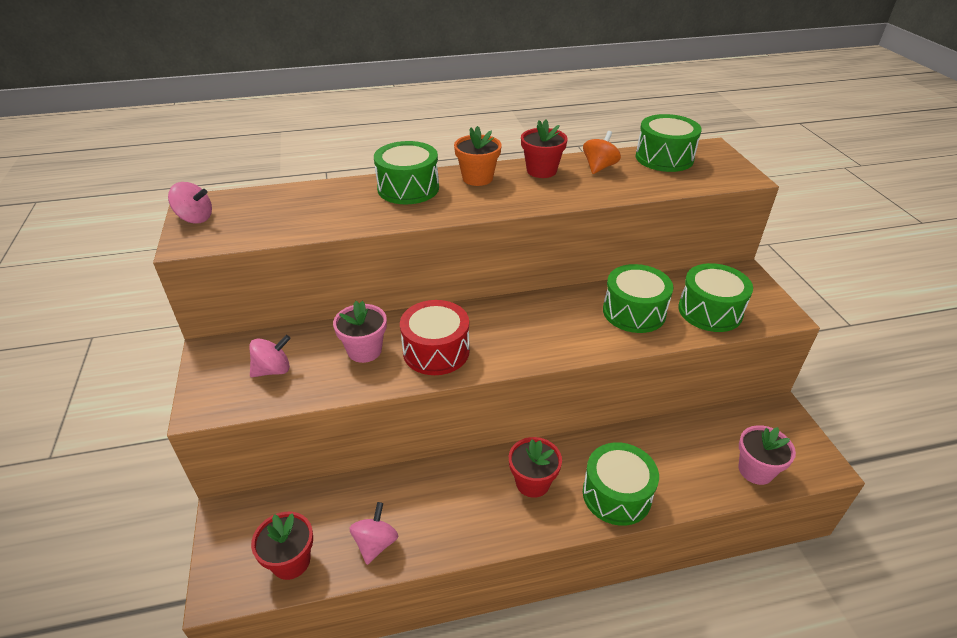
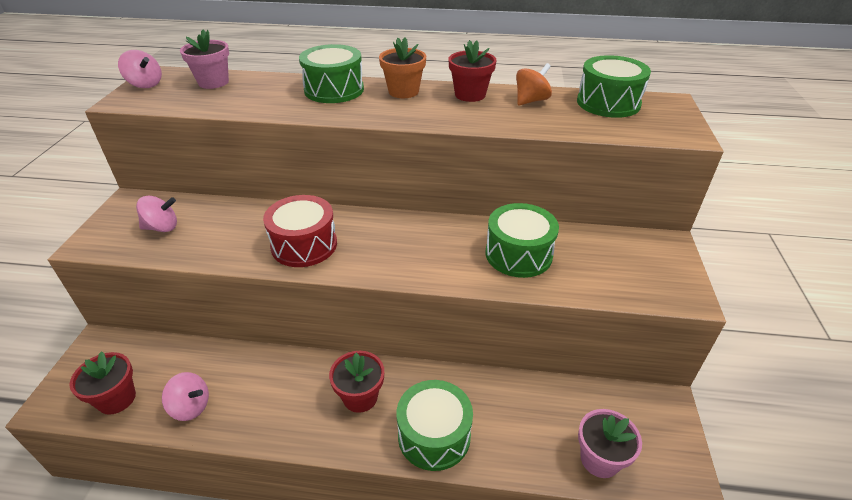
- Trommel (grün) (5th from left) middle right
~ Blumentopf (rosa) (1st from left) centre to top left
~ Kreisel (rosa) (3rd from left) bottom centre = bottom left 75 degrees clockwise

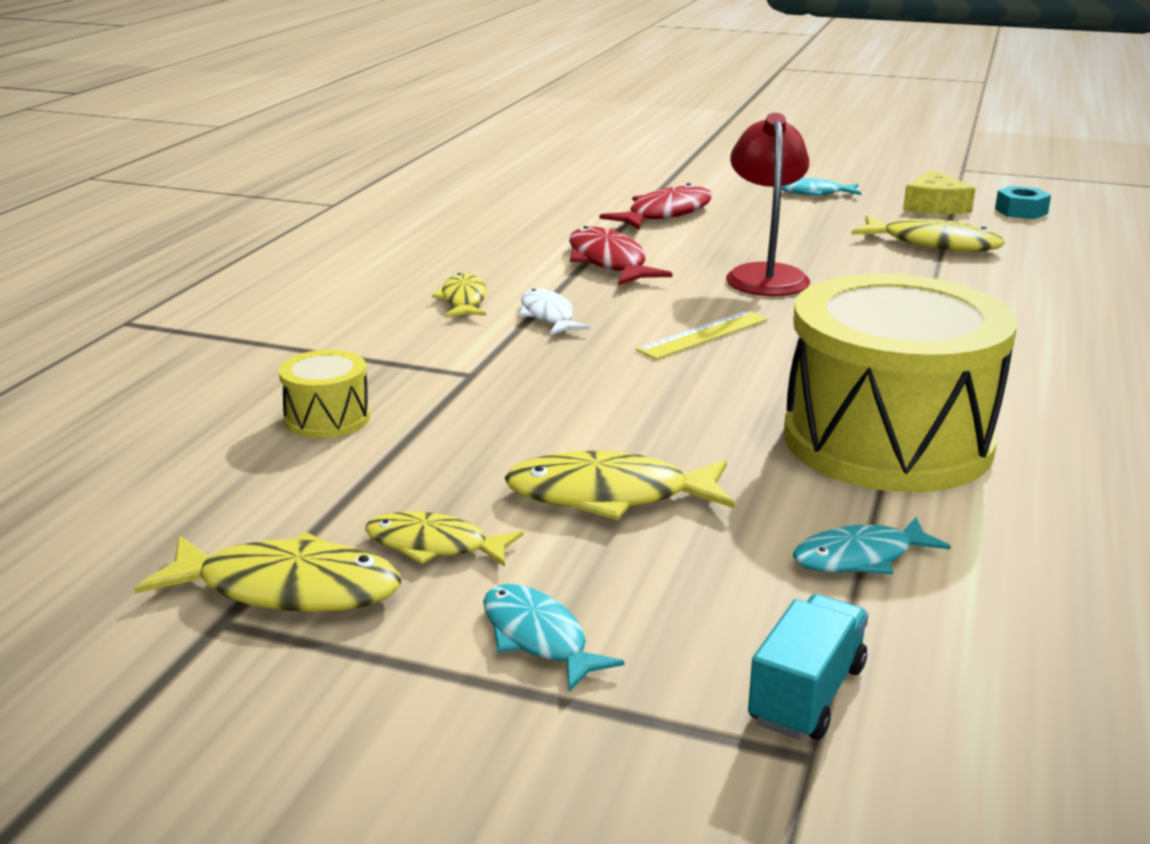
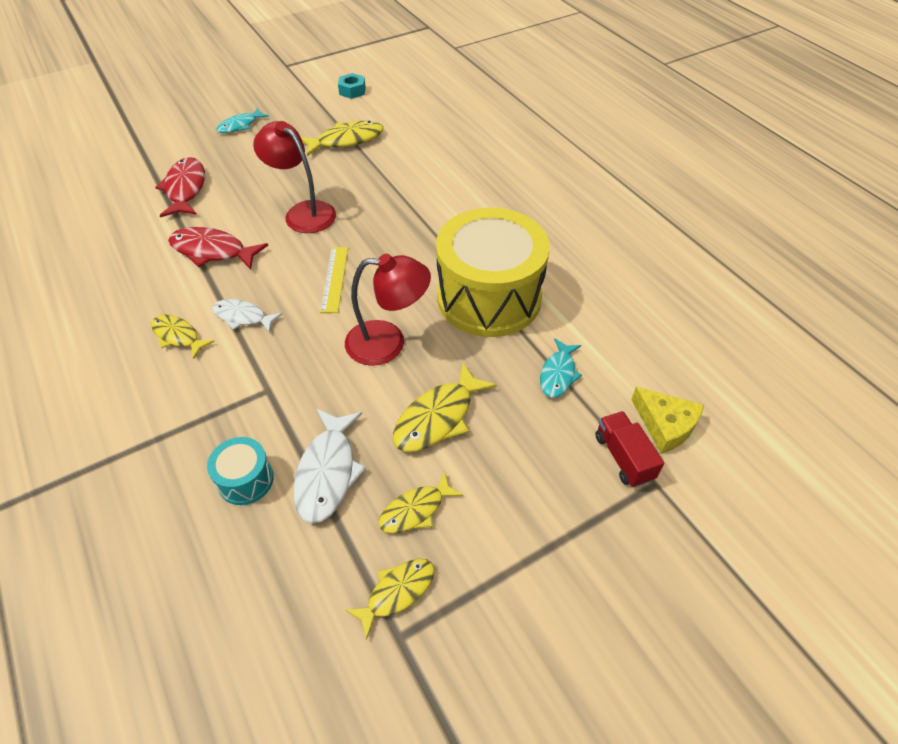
- Fisch (türkis) (1st from left) bottom centre
+ Fisch (weiß) (2nd from left) centre
+ Lampe (rot) (2nd from left) centre
~ Käse (gelb) top right to middle right
~ Trommel (gelb) (1st from left) middle left to Trommel (türkis) middle left
~ Lastwagen (türkis) bottom right to Lastwagen (rot) middle right
~ Fisch (gelb) (1st from left in the first image) bottom left = bottom centre x0.65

§ The problem
Each entry above is to be written out exactly. The pictures stay out.

§ Output for this task
- Trommel (grün) (5th from left) middle right
~ Blumentopf (rosa) (1st from left) centre to top left
~ Kreisel (rosa) (3rd from left) bottom centre = bottom left 75 degrees clockwise

- Fisch (türkis) (1st from left) bottom centre
+ Fisch (weiß) (2nd from left) centre
+ Lampe (rot) (2nd from left) centre
~ Käse (gelb) top right to middle right
~ Trommel (gelb) (1st from left) middle left to Trommel (türkis) middle left
~ Lastwagen (türkis) bottom right to Lastwagen (rot) middle right
~ Fisch (gelb) (1st from left in the first image) bottom left = bottom centre x0.65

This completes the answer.